Detected change data
=== Begin Enclosure ===
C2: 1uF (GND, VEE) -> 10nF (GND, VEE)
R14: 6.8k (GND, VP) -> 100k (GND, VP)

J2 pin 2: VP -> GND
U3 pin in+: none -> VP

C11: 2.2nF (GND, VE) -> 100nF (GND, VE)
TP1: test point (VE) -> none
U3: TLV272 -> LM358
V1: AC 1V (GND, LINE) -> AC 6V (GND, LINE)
=== End Enclosure ===
=== Begin Enclosure ===
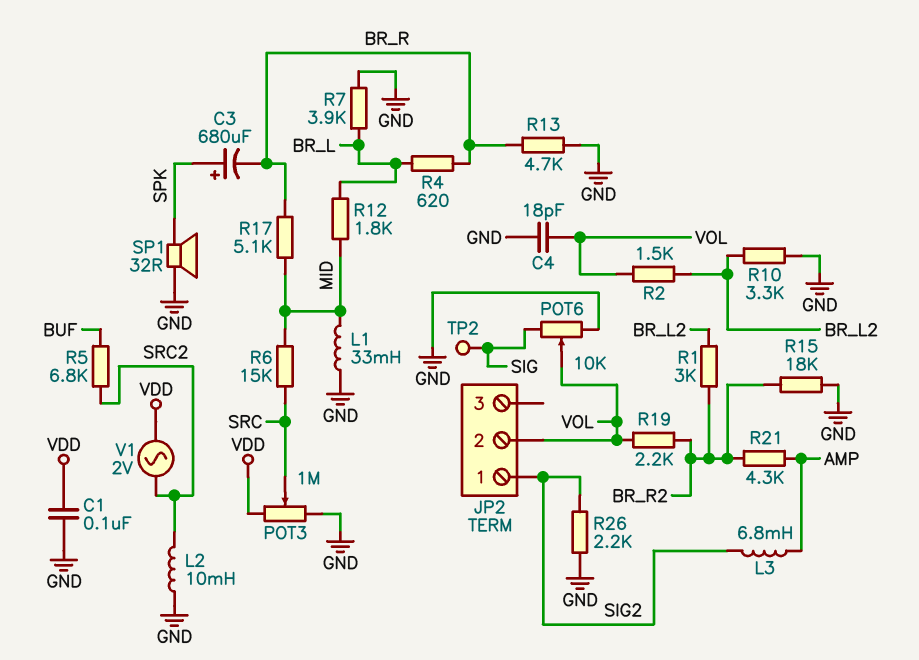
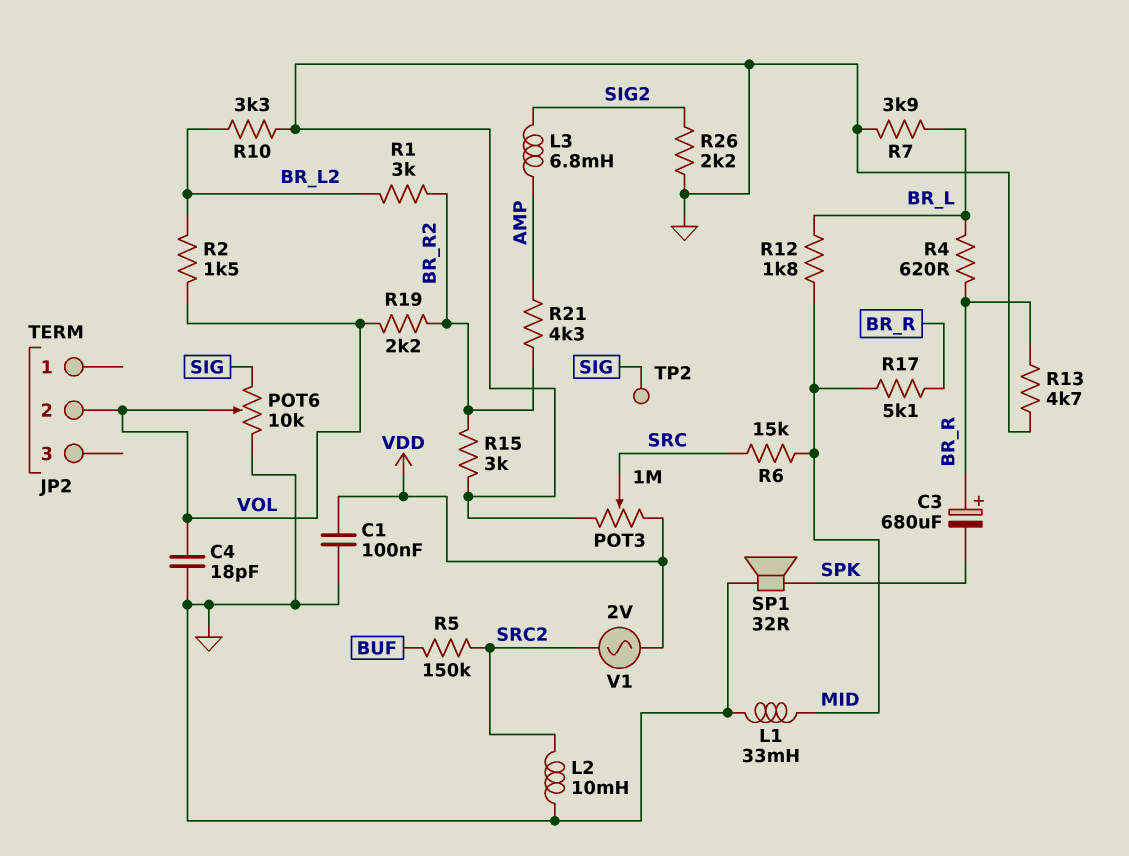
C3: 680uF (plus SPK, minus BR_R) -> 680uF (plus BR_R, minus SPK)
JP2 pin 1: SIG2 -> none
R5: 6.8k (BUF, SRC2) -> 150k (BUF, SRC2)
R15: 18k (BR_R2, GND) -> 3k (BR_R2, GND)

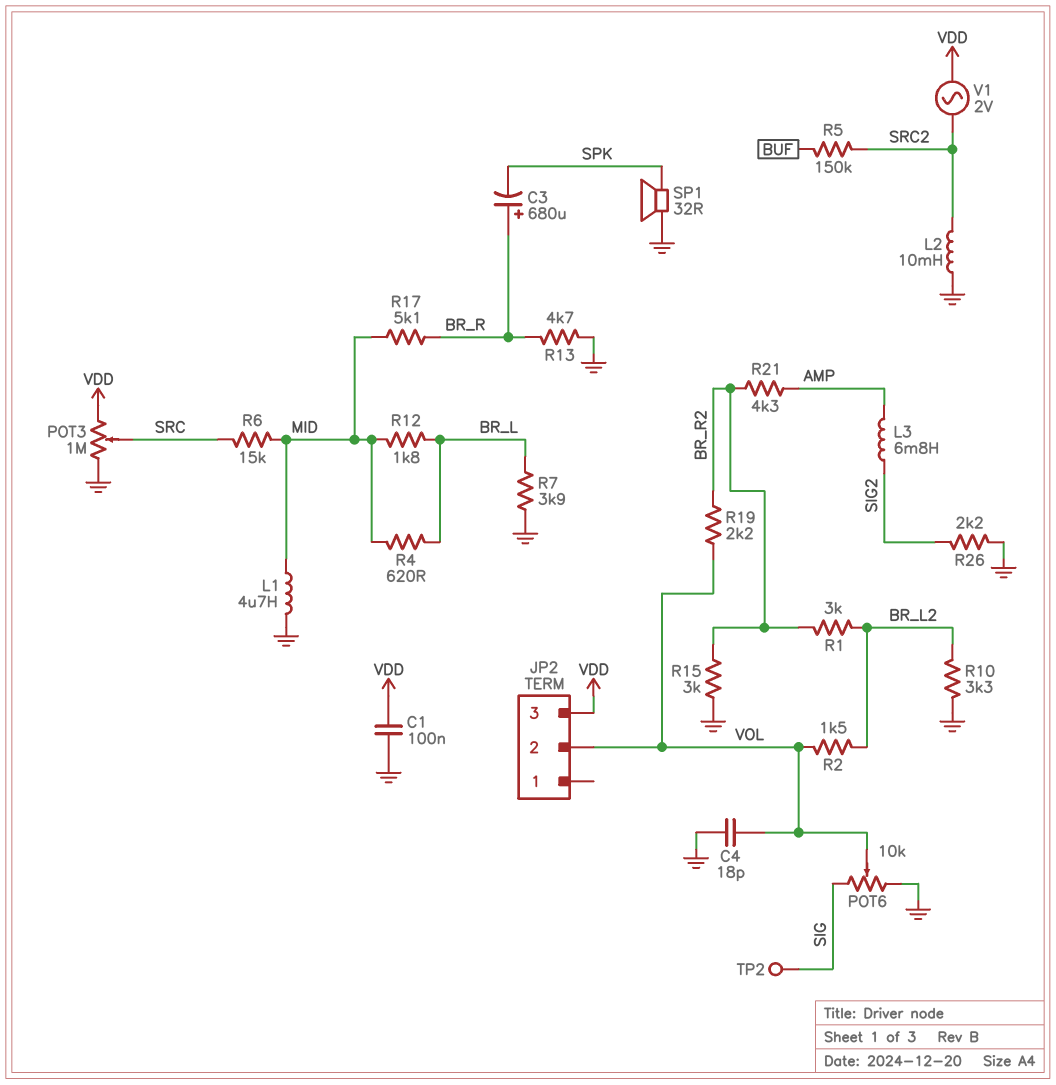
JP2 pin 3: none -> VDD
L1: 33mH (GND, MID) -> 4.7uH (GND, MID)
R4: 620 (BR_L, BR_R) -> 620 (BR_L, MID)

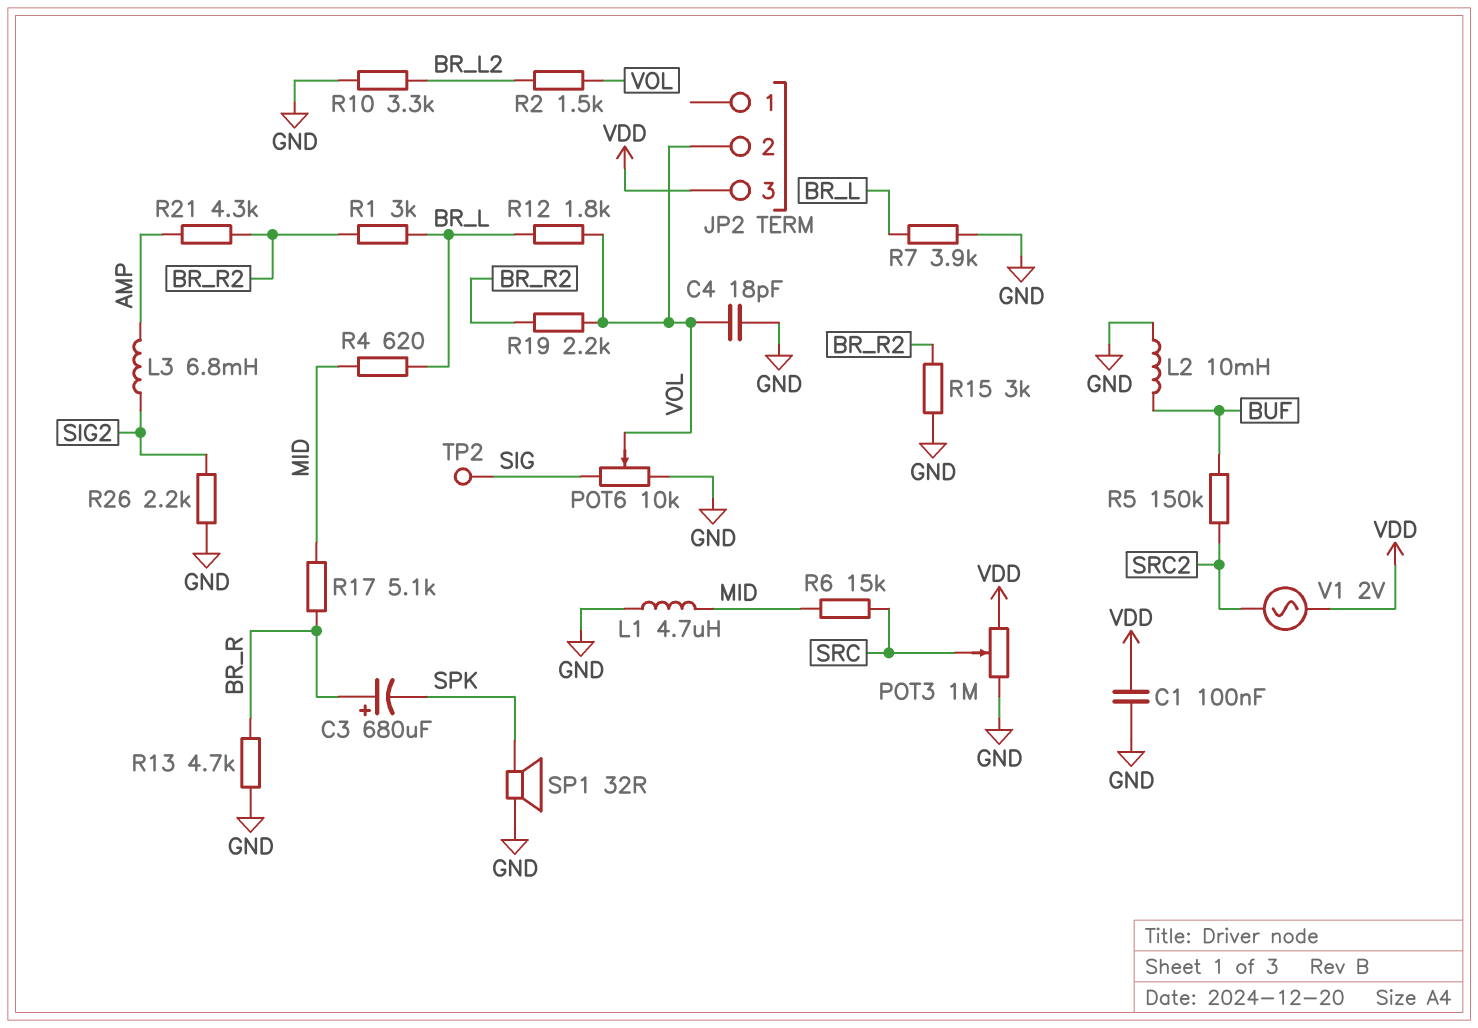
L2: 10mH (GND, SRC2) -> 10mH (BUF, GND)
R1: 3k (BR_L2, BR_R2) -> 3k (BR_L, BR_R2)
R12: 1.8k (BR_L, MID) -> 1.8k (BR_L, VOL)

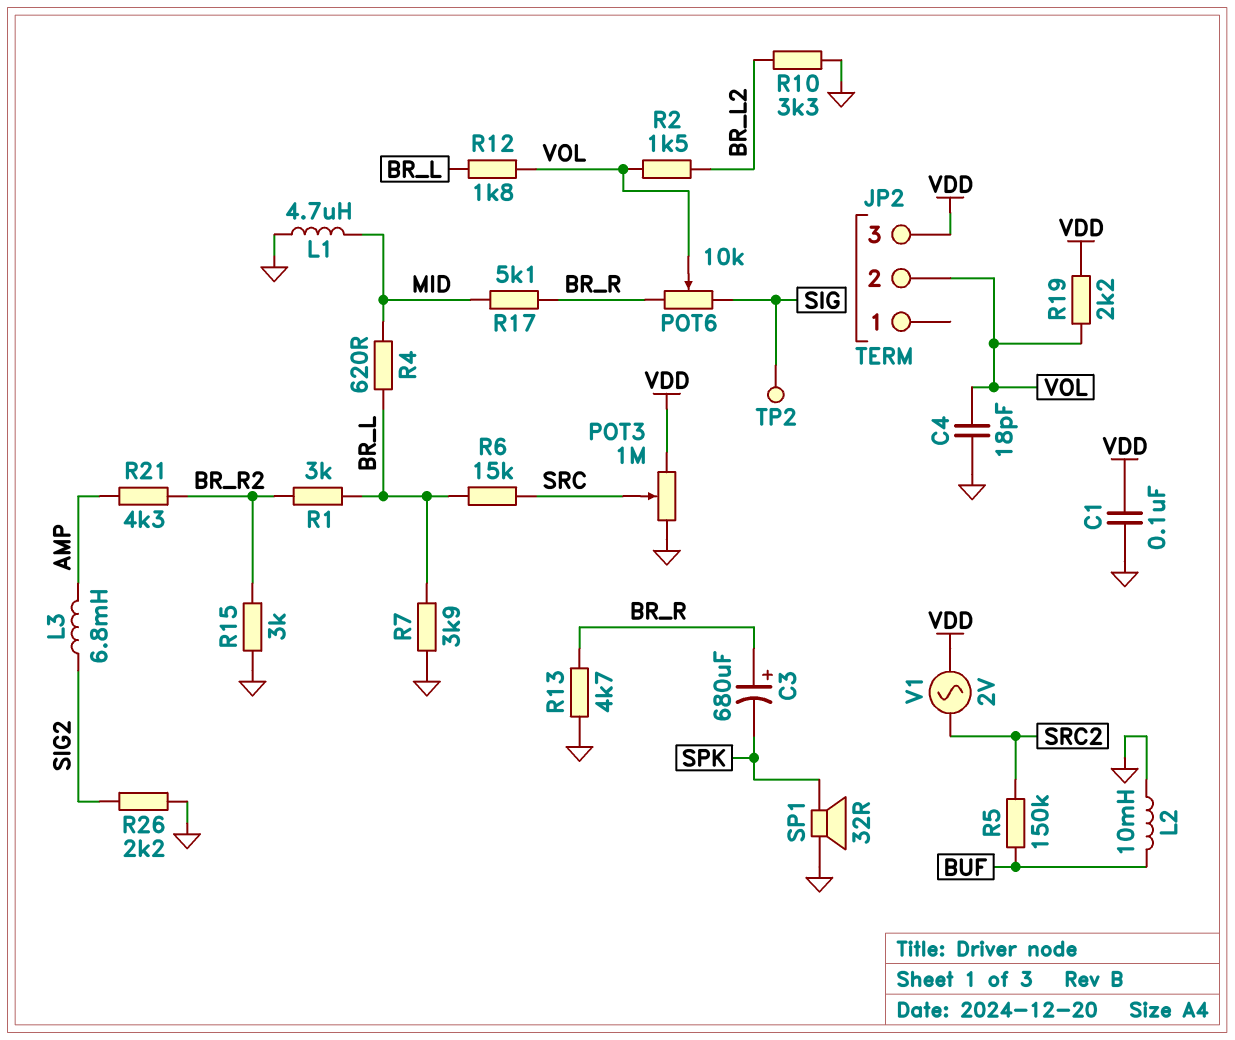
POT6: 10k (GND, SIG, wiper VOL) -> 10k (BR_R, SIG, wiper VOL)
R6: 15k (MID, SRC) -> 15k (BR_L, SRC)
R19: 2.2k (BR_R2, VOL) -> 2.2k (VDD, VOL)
=== End Enclosure ===
=== Begin Enclosure ===
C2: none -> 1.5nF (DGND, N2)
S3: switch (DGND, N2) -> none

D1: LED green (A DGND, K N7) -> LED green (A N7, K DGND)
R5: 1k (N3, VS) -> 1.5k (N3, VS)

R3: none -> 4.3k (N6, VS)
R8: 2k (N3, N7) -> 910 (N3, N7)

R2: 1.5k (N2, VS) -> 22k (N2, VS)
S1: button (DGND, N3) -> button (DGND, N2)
=== End Enclosure ===
Please, from the entries above, set down exactly the lines from the one containing "C2: 1uF (GND, VEE) -> 10nF (GND, VEE)" through the one containing "V1: AC 1V (GND, LINE) -> AC 6V (GND, LINE)", and only those.

→ **Exercise response**:
C2: 1uF (GND, VEE) -> 10nF (GND, VEE)
R14: 6.8k (GND, VP) -> 100k (GND, VP)

J2 pin 2: VP -> GND
U3 pin in+: none -> VP

C11: 2.2nF (GND, VE) -> 100nF (GND, VE)
TP1: test point (VE) -> none
U3: TLV272 -> LM358
V1: AC 1V (GND, LINE) -> AC 6V (GND, LINE)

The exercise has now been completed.